Which lines of the listing below contain the string "cisis"? Pick out and copy each of them, treating uppercase and lowercase letters as different.

═══ STORED RECORDS ═══

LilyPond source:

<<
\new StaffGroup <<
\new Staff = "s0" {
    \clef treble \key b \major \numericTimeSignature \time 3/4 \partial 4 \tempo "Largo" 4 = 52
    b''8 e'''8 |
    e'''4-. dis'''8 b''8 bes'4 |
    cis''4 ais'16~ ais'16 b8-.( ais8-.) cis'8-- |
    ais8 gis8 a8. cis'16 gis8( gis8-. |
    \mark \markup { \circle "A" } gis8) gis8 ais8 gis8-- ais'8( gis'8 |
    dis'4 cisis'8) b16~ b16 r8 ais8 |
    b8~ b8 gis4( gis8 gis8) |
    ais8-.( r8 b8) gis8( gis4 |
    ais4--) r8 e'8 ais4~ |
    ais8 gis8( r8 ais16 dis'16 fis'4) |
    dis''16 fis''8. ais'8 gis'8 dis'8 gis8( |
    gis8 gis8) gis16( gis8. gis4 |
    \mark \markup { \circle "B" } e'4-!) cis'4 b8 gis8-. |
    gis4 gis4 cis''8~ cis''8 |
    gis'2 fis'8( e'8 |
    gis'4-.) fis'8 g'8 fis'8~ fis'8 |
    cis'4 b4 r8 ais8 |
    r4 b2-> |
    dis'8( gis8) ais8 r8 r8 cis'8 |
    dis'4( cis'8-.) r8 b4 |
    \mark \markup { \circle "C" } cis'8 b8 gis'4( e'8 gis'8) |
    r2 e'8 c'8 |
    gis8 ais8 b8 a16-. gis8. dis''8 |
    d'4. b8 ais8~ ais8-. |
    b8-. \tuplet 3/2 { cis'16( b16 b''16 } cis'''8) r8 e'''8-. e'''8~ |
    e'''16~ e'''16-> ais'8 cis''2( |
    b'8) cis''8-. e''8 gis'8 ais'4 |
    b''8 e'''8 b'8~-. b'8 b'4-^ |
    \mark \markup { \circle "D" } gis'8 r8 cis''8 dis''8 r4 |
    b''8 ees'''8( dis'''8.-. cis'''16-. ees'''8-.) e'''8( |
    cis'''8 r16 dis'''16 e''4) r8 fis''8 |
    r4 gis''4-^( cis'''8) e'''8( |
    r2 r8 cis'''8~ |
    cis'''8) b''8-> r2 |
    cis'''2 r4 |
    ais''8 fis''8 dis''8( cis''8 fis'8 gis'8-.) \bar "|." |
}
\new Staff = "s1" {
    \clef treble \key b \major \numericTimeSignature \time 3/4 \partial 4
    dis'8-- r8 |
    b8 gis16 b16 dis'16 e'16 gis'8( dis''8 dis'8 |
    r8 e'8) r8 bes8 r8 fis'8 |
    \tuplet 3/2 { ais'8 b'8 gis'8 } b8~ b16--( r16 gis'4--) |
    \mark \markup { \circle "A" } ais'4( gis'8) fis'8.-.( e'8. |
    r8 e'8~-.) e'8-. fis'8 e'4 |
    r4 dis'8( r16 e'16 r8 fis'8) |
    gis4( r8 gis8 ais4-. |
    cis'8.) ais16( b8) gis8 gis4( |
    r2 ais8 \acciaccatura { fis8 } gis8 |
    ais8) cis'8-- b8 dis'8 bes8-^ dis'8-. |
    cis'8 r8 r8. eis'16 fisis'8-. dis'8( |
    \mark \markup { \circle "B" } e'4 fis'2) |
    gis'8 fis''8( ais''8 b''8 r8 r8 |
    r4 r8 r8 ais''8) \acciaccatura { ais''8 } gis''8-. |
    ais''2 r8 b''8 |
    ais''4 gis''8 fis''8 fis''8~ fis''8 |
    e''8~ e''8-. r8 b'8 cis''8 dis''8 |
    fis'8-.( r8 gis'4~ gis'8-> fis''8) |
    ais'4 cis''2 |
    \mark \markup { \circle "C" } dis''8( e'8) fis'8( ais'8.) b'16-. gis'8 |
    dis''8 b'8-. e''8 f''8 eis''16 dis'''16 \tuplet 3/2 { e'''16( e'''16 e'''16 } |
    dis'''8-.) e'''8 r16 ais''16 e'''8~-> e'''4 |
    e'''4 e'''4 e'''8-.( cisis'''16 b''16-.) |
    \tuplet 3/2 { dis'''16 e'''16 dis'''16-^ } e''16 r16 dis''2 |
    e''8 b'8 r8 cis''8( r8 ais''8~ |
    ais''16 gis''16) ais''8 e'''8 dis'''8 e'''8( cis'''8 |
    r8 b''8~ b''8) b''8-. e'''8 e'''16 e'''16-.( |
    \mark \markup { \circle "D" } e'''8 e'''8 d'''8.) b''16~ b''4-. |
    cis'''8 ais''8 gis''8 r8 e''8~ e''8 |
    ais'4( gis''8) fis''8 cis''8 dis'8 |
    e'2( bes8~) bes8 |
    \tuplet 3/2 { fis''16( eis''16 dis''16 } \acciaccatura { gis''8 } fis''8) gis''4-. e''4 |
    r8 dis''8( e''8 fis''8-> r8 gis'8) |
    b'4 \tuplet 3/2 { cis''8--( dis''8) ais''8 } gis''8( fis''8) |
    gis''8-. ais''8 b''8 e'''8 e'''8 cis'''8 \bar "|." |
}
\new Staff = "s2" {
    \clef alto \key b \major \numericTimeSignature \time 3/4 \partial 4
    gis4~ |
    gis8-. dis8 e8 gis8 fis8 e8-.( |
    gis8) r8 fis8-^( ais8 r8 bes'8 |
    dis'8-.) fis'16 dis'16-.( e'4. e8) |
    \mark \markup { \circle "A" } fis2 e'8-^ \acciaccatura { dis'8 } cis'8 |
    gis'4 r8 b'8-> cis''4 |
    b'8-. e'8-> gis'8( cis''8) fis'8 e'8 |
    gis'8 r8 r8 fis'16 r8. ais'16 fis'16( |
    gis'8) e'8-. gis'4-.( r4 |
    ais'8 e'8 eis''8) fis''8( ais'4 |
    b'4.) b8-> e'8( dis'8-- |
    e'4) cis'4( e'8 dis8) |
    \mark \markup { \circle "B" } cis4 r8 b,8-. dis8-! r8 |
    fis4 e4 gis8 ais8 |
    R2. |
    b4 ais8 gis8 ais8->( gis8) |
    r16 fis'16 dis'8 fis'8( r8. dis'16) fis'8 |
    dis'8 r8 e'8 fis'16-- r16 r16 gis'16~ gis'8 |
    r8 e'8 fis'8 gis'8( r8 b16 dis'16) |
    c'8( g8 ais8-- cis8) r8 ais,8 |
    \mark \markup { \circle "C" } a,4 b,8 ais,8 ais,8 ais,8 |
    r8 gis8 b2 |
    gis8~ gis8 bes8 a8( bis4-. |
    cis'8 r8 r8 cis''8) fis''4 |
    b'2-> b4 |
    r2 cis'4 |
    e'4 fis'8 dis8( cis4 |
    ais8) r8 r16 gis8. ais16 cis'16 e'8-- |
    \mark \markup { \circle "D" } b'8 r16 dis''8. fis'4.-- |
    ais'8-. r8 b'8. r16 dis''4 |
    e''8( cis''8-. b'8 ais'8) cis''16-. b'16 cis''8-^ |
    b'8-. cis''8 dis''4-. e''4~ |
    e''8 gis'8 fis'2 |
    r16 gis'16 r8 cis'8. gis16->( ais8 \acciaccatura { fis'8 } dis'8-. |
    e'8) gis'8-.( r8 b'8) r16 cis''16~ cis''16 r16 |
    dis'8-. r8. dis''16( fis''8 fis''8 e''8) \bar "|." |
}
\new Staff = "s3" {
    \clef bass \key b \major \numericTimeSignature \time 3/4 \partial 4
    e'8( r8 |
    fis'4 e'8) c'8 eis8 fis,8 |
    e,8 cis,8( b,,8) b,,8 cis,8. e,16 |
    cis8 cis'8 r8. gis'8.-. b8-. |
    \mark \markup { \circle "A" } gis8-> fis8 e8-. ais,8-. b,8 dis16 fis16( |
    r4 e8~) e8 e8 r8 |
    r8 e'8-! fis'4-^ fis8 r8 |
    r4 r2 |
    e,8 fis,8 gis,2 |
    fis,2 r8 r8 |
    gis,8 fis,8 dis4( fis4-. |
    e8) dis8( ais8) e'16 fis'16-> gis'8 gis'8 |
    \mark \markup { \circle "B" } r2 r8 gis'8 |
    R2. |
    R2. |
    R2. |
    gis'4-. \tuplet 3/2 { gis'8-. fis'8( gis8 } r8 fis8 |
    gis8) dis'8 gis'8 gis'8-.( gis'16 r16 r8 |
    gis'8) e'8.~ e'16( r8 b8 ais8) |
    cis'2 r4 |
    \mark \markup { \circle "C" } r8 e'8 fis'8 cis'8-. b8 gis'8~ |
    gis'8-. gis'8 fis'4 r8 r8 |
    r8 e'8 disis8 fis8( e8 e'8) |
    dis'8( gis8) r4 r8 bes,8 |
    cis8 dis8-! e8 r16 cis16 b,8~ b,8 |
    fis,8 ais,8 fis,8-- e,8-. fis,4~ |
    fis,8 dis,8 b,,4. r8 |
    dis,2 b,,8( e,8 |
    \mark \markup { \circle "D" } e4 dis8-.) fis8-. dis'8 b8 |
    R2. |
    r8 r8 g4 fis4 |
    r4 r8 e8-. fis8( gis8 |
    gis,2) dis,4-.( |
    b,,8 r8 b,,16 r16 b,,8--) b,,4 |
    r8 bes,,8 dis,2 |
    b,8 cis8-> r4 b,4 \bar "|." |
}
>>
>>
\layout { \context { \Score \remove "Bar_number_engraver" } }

═══

[OUTPUT OF THE TASK]:
    dis'4 cisis'8) b16~ b16 r8 ais8 |
    e'''4 e'''4 e'''8-.( cisis'''16 b''16-.) |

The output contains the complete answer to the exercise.